GIVEN DATA:
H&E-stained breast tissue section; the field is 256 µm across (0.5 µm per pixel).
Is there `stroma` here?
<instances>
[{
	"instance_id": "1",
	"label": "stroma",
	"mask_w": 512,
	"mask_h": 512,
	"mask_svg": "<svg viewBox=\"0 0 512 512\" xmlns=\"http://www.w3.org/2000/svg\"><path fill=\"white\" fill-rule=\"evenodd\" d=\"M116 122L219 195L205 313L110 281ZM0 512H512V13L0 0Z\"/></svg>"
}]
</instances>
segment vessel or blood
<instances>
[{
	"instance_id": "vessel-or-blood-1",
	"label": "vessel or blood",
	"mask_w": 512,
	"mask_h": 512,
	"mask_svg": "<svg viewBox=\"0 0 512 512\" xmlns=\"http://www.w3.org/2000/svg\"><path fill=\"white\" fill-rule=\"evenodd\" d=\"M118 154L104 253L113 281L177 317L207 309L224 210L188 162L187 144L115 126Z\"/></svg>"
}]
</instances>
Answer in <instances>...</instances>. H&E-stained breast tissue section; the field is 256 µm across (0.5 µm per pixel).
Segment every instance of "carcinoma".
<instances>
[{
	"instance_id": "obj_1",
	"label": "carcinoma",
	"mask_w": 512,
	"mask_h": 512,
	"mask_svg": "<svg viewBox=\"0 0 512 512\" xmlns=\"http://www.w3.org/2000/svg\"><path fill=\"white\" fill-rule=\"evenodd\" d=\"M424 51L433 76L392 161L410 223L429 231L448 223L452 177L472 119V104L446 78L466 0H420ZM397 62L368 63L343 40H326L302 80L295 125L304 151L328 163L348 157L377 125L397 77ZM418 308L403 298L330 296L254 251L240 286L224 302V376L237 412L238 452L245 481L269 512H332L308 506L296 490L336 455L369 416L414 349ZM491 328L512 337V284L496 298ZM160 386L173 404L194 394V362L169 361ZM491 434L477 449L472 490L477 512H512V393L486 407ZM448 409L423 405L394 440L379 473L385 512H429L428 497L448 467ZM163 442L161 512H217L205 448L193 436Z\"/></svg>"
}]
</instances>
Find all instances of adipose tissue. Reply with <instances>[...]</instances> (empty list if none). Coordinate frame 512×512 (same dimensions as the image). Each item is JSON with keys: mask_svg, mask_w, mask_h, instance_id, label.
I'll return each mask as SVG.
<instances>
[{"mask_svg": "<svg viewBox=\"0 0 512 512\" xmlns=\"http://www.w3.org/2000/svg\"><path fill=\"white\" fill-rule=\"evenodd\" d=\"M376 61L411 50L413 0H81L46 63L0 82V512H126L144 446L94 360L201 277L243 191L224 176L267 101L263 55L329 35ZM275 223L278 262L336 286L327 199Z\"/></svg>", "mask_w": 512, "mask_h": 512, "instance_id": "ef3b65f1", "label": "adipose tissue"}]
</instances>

WHAT THE TASK REQUIRES:
Every entry above needs to be quoted exactly.

EXERCISE ANSWER:
H&E-stained breast tissue section; the field is 256 µm across (0.5 µm per pixel).
Is there `stroma` here?
<instances>
[{
	"instance_id": "1",
	"label": "stroma",
	"mask_w": 512,
	"mask_h": 512,
	"mask_svg": "<svg viewBox=\"0 0 512 512\" xmlns=\"http://www.w3.org/2000/svg\"><path fill=\"white\" fill-rule=\"evenodd\" d=\"M116 122L219 195L205 313L110 281ZM0 512H512V13L0 0Z\"/></svg>"
}]
</instances>
segment vessel or blood
<instances>
[{
	"instance_id": "vessel-or-blood-1",
	"label": "vessel or blood",
	"mask_w": 512,
	"mask_h": 512,
	"mask_svg": "<svg viewBox=\"0 0 512 512\" xmlns=\"http://www.w3.org/2000/svg\"><path fill=\"white\" fill-rule=\"evenodd\" d=\"M118 154L104 253L113 281L177 317L207 309L224 210L188 162L187 144L115 126Z\"/></svg>"
}]
</instances>
Answer in <instances>...</instances>. H&E-stained breast tissue section; the field is 256 µm across (0.5 µm per pixel).
Segment every instance of "carcinoma".
<instances>
[{
	"instance_id": "obj_1",
	"label": "carcinoma",
	"mask_w": 512,
	"mask_h": 512,
	"mask_svg": "<svg viewBox=\"0 0 512 512\" xmlns=\"http://www.w3.org/2000/svg\"><path fill=\"white\" fill-rule=\"evenodd\" d=\"M424 51L433 76L392 161L410 223L429 231L448 223L452 177L472 119V104L446 78L466 0H420ZM397 62L368 63L343 40H326L302 80L295 125L304 151L328 163L348 157L377 125L397 77ZM418 308L403 298L330 296L254 251L240 286L224 302V376L237 412L238 452L245 481L269 512H332L308 506L296 490L336 455L369 416L414 349ZM491 328L512 337V284L496 298ZM160 386L173 404L194 394V362L169 361ZM491 434L477 449L472 490L477 512H512V393L486 407ZM448 409L423 405L394 440L379 473L385 512H429L428 497L448 467ZM163 442L161 512H217L205 448L193 436Z\"/></svg>"
}]
</instances>
Find all instances of adipose tissue. Reply with <instances>[...]</instances> (empty list if none). Coordinate frame 512×512 (same dimensions as the image). Each item is JSON with keys: mask_svg, mask_w, mask_h, instance_id, label.
I'll return each mask as SVG.
<instances>
[{"mask_svg": "<svg viewBox=\"0 0 512 512\" xmlns=\"http://www.w3.org/2000/svg\"><path fill=\"white\" fill-rule=\"evenodd\" d=\"M376 61L411 50L413 0H81L46 63L0 82V512H126L144 446L94 360L201 277L243 191L224 176L267 101L263 55L329 35ZM275 223L278 262L336 286L327 199Z\"/></svg>", "mask_w": 512, "mask_h": 512, "instance_id": "ef3b65f1", "label": "adipose tissue"}]
</instances>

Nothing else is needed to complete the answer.